■ **What you are asked to do**:
For the material below, return exactly the lines starting at the one holding "U106 pin RST: none -> HEAT" and ending at the one holding "D3: LED blue", counting both as part of the range.

____ Exercise data

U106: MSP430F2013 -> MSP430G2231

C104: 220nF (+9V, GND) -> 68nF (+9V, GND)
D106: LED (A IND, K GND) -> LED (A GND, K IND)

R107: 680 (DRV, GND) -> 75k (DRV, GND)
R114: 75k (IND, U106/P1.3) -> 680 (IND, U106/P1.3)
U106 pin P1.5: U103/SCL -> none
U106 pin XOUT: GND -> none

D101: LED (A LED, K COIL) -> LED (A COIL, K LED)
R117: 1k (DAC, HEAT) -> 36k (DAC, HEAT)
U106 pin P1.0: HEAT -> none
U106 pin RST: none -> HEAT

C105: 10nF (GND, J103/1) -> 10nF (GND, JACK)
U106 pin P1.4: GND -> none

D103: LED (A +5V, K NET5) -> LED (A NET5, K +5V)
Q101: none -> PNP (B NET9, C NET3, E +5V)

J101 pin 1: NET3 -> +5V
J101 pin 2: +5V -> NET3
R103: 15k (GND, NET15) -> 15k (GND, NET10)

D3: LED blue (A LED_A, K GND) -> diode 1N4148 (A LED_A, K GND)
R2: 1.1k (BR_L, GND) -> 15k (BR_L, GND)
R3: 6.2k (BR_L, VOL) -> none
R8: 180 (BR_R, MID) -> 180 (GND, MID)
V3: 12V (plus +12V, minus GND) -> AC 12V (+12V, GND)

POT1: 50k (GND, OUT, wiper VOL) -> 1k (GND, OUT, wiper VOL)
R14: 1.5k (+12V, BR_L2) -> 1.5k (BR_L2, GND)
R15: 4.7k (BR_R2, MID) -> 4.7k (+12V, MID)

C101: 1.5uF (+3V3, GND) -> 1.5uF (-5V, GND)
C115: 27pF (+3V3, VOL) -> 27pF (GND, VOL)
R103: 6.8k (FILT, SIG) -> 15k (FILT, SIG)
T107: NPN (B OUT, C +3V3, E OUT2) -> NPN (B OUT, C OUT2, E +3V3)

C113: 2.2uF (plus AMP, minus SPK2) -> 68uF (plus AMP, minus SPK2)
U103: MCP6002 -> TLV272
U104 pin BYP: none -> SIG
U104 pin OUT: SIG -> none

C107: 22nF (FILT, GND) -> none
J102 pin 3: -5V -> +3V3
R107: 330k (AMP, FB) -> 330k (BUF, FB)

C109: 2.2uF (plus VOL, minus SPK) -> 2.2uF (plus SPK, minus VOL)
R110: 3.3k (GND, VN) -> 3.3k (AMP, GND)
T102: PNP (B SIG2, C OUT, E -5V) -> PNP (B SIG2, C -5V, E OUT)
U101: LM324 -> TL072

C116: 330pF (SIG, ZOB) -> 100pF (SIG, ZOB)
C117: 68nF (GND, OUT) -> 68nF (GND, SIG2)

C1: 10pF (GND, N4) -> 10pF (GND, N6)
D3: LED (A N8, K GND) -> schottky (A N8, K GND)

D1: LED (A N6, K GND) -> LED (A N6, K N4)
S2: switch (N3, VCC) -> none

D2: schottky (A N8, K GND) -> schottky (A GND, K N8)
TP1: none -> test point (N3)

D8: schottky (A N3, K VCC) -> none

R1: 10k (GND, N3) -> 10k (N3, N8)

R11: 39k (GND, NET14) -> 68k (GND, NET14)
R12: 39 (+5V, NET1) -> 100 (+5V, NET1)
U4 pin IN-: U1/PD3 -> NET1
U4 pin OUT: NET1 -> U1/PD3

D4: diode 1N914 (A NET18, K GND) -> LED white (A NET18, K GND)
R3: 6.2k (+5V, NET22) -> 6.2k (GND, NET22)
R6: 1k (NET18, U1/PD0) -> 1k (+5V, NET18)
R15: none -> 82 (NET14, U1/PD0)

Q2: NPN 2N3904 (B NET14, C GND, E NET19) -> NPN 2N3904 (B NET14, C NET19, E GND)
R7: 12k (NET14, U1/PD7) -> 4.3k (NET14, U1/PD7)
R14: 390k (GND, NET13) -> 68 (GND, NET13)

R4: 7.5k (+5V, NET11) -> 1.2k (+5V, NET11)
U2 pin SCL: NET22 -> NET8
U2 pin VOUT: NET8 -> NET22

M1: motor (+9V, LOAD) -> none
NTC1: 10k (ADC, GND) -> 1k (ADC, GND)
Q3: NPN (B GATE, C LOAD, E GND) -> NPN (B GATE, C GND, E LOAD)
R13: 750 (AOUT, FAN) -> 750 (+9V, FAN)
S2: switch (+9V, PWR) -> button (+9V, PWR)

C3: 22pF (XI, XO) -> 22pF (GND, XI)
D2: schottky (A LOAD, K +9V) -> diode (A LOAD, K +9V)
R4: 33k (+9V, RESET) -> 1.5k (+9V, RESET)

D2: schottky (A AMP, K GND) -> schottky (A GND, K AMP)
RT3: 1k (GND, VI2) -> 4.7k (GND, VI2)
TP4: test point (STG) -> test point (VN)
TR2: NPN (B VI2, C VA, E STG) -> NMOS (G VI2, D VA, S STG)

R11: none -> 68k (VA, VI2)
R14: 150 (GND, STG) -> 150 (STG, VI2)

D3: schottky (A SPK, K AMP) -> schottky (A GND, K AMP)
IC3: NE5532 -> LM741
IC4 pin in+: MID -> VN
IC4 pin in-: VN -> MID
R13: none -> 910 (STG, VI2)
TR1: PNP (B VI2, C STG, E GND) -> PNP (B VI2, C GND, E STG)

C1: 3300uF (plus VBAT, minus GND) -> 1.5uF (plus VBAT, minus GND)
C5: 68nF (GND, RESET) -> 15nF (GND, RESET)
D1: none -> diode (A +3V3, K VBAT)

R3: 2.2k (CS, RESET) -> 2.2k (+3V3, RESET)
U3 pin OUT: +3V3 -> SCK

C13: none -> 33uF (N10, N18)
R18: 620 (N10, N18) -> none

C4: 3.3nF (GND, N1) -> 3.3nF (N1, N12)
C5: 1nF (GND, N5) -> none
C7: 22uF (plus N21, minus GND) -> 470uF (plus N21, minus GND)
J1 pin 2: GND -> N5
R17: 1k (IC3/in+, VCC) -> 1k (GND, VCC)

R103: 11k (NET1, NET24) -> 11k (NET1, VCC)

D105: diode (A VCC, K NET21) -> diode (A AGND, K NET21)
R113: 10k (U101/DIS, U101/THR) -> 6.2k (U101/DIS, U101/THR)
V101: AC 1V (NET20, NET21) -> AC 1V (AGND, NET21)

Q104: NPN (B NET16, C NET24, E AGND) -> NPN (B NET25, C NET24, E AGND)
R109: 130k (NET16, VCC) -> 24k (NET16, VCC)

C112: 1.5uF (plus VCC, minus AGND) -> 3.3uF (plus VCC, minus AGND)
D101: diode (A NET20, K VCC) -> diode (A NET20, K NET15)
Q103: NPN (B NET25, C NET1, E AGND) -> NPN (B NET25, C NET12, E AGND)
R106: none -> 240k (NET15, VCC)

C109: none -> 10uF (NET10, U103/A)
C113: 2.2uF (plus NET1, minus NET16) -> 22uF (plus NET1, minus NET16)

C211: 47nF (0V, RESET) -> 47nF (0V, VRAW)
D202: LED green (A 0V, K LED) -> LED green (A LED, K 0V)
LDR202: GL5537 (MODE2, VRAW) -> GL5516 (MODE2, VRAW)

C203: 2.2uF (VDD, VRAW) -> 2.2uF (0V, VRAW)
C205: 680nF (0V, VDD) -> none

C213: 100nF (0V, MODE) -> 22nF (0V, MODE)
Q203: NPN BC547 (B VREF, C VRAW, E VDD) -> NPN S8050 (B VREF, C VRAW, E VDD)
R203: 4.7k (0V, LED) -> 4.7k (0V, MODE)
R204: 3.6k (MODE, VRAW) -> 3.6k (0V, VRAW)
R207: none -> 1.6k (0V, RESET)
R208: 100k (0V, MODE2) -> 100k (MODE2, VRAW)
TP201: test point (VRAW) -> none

________

■ **Solution to this exercise**:
U106 pin RST: none -> HEAT

C105: 10nF (GND, J103/1) -> 10nF (GND, JACK)
U106 pin P1.4: GND -> none

D103: LED (A +5V, K NET5) -> LED (A NET5, K +5V)
Q101: none -> PNP (B NET9, C NET3, E +5V)

J101 pin 1: NET3 -> +5V
J101 pin 2: +5V -> NET3
R103: 15k (GND, NET15) -> 15k (GND, NET10)

D3: LED blue (A LED_A, K GND) -> diode 1N4148 (A LED_A, K GND)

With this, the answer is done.